Top of EXERCISE DATA

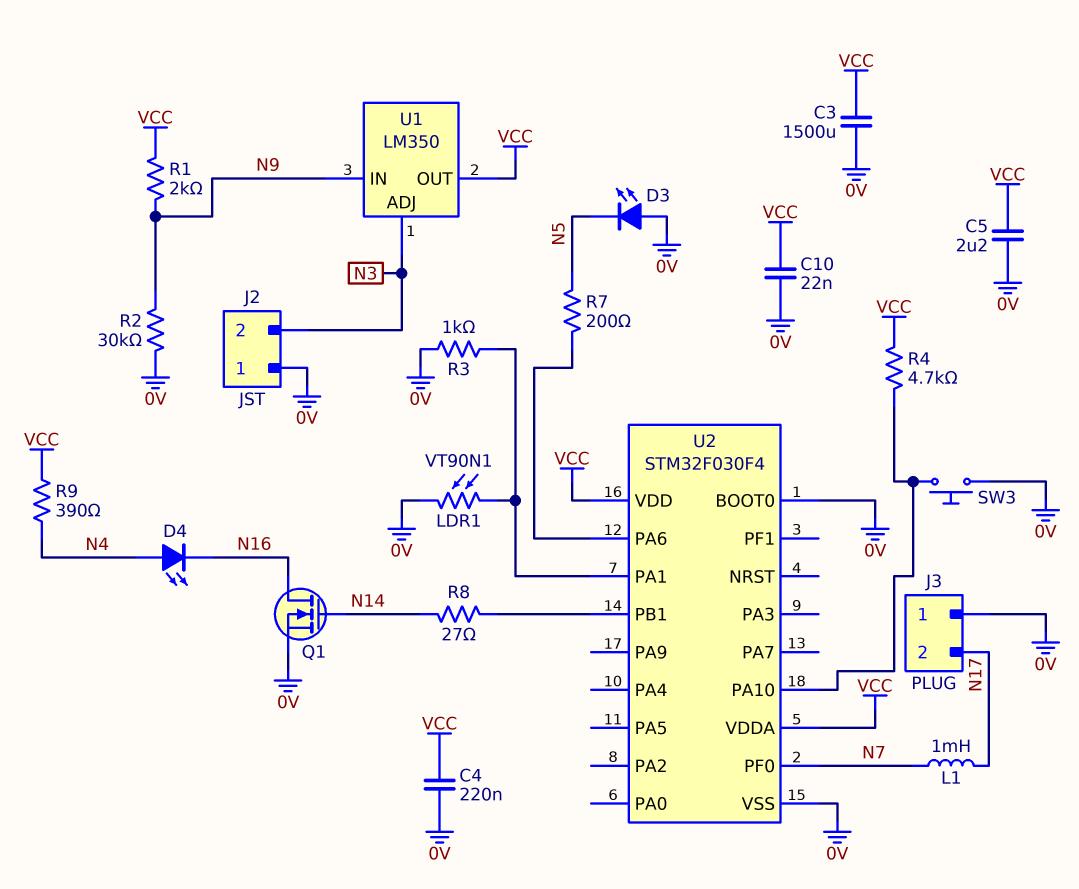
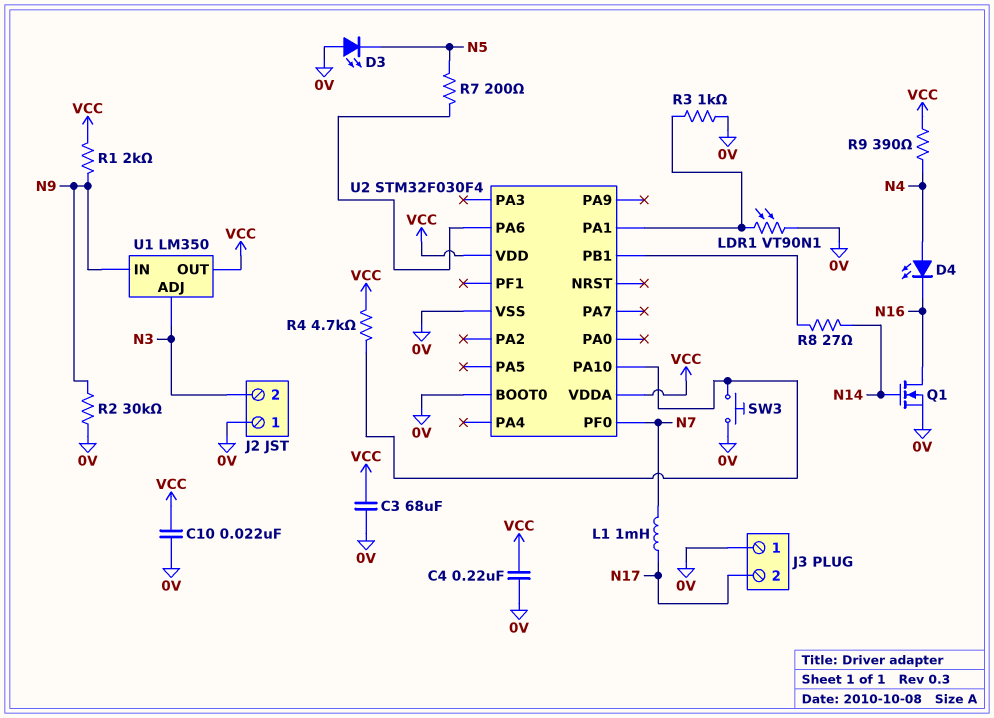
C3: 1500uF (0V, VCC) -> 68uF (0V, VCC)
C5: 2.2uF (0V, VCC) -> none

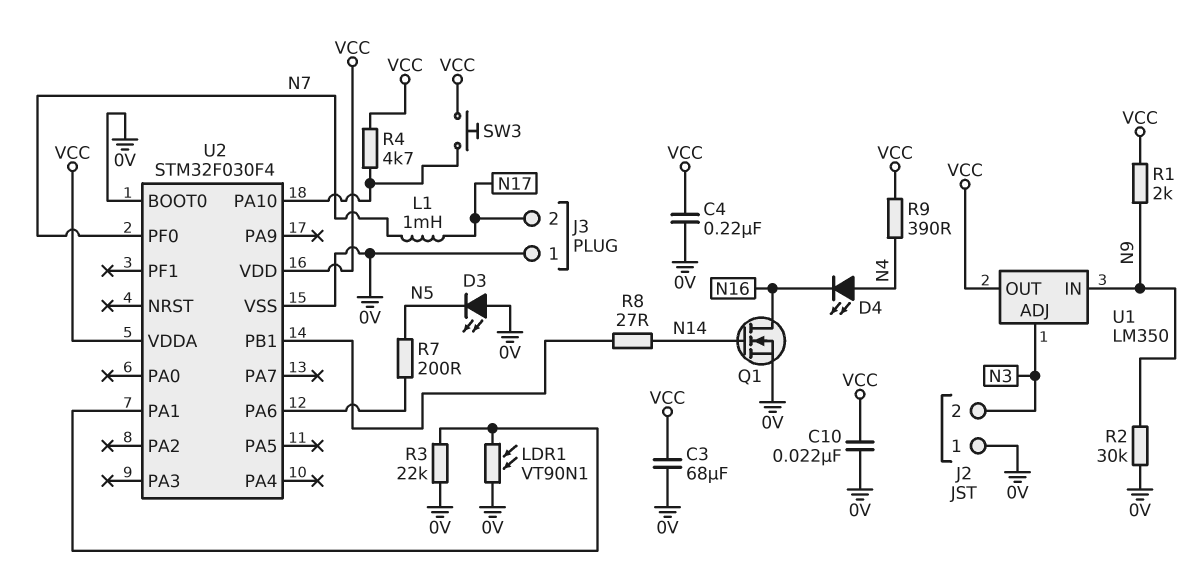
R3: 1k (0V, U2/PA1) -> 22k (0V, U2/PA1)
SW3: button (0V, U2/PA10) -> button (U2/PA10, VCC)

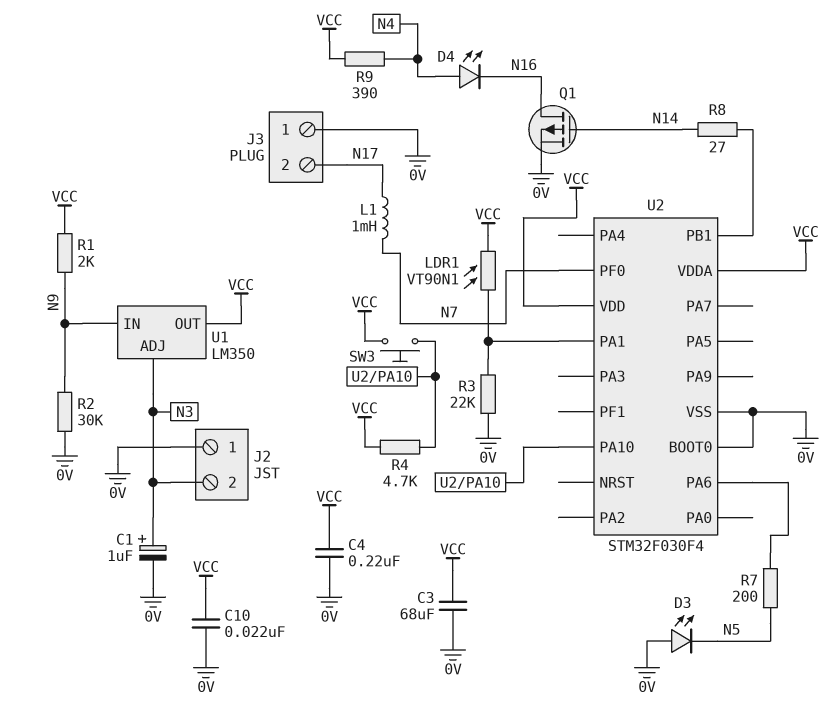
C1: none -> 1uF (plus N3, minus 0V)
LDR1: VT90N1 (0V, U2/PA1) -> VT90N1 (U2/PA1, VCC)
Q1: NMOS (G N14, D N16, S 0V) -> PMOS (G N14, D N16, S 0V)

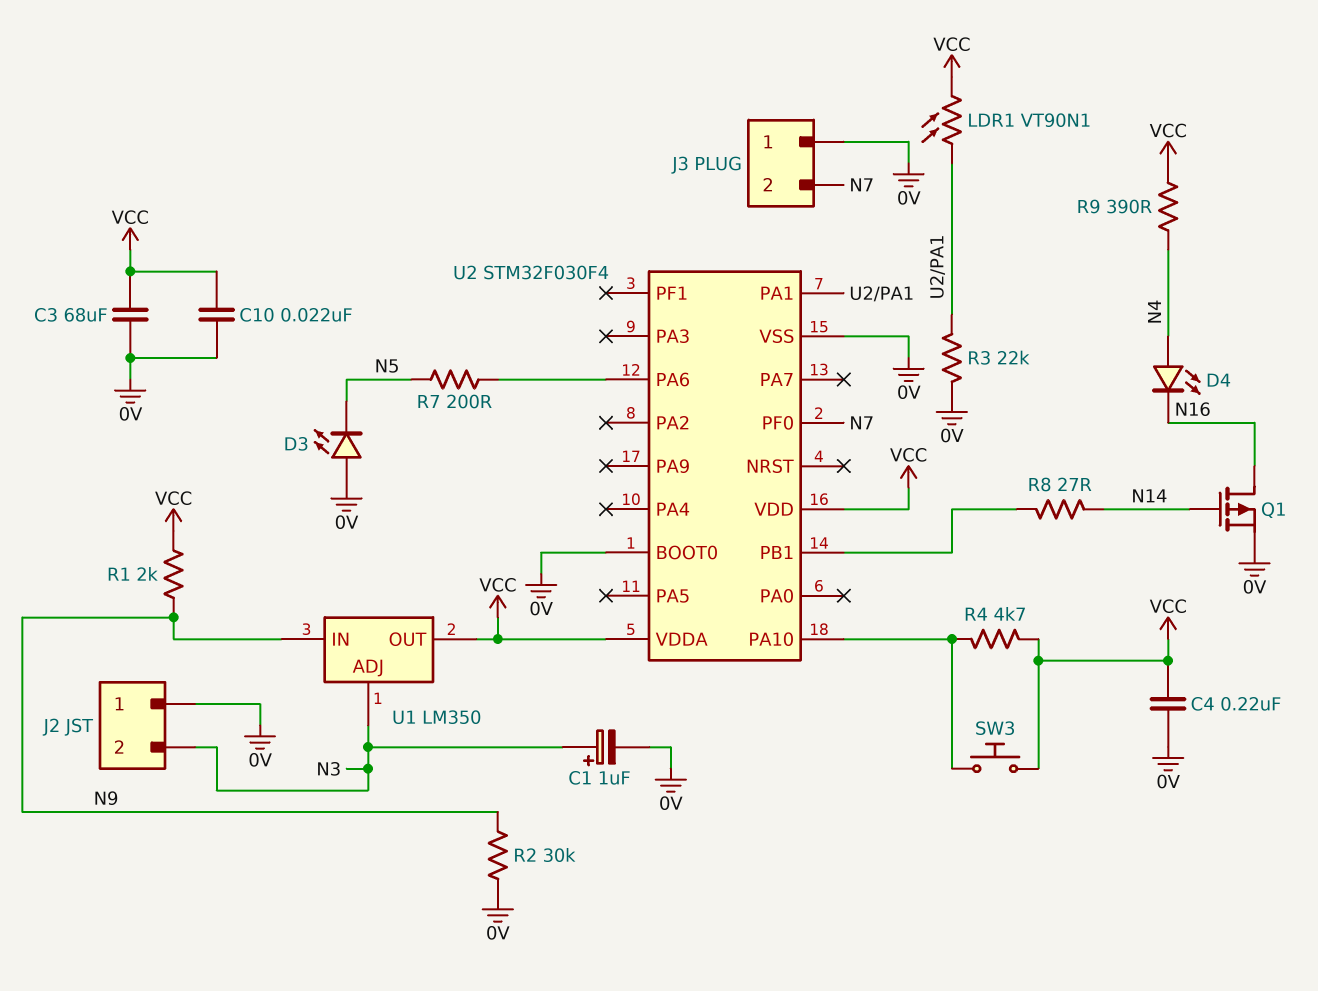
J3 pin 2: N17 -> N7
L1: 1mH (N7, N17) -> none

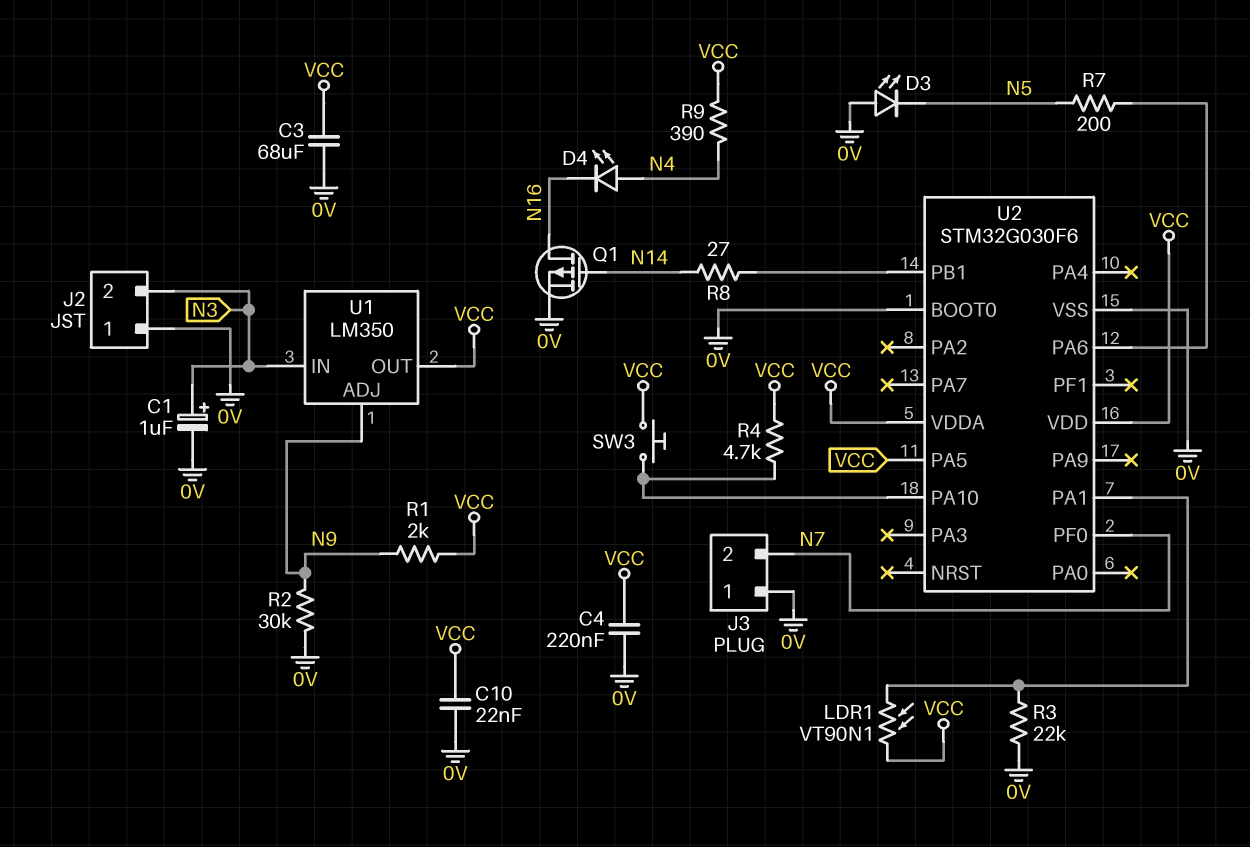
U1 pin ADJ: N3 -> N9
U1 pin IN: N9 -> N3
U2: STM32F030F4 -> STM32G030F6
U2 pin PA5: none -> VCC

Bottom of EXERCISE DATA
Top of EXERCISE DATA

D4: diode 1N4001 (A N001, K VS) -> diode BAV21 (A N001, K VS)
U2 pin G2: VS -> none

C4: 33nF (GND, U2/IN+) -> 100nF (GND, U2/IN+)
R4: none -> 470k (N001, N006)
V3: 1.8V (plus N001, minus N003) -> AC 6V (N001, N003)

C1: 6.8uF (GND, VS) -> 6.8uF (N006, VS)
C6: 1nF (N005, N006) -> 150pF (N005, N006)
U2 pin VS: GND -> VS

Bottom of EXERCISE DATA

**REQUIRED ACTION:** All pictures are to be skipped. Output, word for word, the lines in the data above starting at the line containing "J3 pin 2: N17 -> N7" and ending at the line containing "U2 pin PA5: none -> VCC".

**RESULT OF THIS TASK:**
J3 pin 2: N17 -> N7
L1: 1mH (N7, N17) -> none

U1 pin ADJ: N3 -> N9
U1 pin IN: N9 -> N3
U2: STM32F030F4 -> STM32G030F6
U2 pin PA5: none -> VCC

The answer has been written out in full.